§ **Data shown**

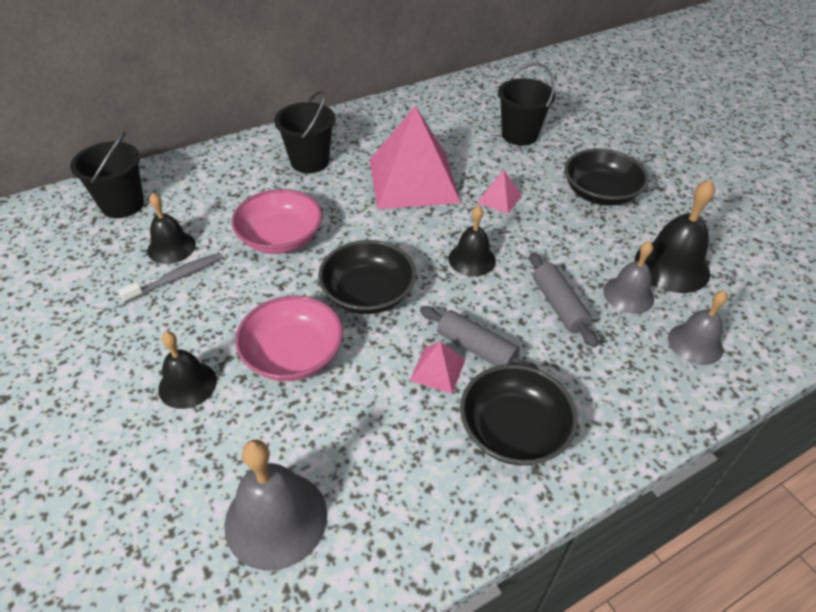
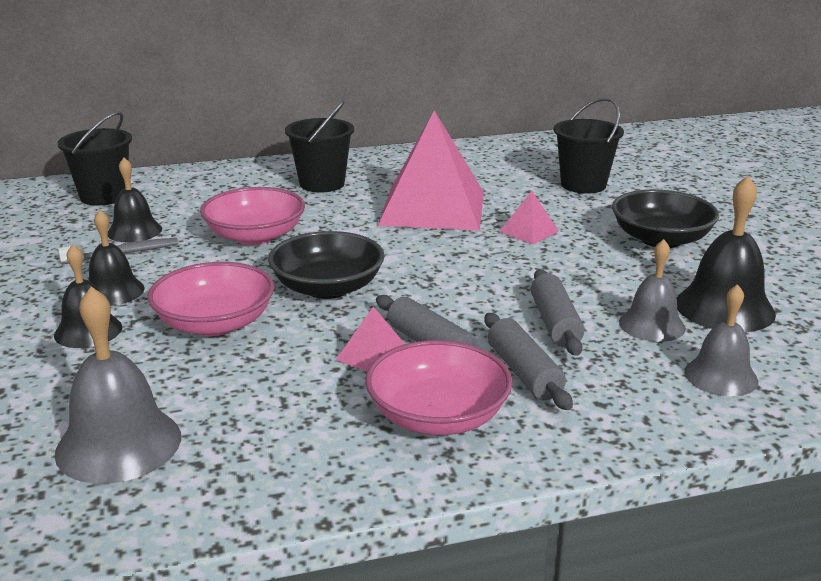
camera: 15 degrees right, 20 degrees down
(472, 259) = (467, 275): black bell -> black bell (113, 291)
(513, 430) = (438, 416): black bowl -> pink bowl
(557, 367) = (524, 373): none -> grey rolling pin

§ **Work item**
Report how many lines in the data above contain "black", without any other words.

§ **Written reply**
2